Scene change data:
^^^^^^^^

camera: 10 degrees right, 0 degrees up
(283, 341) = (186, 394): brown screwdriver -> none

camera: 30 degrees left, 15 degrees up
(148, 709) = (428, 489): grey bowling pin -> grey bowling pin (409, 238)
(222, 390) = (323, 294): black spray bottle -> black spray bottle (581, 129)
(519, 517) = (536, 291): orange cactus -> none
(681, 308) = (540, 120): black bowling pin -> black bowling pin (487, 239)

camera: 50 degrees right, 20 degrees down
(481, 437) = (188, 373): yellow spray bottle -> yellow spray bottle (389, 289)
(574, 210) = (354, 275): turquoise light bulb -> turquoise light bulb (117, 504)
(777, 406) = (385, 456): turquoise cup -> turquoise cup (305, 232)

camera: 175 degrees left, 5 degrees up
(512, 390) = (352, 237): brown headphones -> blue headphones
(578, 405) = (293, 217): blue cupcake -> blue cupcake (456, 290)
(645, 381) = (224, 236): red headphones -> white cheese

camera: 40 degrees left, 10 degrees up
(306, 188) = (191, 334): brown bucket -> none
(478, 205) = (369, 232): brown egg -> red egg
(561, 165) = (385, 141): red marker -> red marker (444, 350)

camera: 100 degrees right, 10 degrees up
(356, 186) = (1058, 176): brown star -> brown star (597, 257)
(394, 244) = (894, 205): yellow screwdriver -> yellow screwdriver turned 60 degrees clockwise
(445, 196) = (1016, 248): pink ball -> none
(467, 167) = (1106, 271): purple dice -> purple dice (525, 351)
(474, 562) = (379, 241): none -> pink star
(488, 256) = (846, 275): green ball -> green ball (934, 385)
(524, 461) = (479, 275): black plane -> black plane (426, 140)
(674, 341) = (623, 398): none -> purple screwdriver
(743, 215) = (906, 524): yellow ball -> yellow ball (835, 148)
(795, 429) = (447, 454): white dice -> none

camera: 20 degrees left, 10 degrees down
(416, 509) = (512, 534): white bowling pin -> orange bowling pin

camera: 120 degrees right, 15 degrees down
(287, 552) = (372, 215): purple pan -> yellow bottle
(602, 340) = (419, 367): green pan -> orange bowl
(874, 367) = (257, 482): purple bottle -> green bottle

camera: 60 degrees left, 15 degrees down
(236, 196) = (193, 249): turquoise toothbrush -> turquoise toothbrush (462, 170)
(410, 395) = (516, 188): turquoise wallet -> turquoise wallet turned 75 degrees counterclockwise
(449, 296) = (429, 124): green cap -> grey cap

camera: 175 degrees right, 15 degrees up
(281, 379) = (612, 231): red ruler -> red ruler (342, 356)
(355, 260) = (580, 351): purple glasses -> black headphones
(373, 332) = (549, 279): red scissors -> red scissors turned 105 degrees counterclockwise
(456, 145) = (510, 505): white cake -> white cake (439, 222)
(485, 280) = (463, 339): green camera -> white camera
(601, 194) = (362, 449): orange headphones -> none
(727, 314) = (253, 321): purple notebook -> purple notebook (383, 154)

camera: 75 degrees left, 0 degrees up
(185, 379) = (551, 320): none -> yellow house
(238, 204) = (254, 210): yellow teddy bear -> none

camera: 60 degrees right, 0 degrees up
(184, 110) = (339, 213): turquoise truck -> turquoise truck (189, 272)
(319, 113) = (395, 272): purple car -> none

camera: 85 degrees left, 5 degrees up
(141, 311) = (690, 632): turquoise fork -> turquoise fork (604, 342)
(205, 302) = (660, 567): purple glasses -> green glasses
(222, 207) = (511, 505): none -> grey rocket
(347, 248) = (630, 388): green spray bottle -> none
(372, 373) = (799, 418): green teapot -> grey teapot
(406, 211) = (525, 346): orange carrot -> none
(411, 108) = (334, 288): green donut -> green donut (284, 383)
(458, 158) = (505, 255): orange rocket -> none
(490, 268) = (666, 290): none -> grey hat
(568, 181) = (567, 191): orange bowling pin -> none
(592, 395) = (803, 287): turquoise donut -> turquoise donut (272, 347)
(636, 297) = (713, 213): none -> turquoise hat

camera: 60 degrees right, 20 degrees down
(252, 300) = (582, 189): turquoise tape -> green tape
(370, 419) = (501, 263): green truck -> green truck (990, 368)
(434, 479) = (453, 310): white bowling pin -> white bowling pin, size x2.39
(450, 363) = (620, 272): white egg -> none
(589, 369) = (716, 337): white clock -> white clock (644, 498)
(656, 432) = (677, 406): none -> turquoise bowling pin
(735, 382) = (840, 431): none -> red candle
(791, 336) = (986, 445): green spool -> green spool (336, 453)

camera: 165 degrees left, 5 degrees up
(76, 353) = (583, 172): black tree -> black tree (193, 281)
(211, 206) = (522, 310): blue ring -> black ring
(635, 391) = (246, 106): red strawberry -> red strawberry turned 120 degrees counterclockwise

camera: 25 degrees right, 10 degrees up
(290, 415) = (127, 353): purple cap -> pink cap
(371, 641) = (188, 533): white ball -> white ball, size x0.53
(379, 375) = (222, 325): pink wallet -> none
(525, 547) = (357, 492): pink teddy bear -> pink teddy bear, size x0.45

^^^^^^^^

WHAT THIS TASK INVOLVES → For each line above that contains "glasses", add one to a count, then state only the final number.

WORKED SOLUTION → 2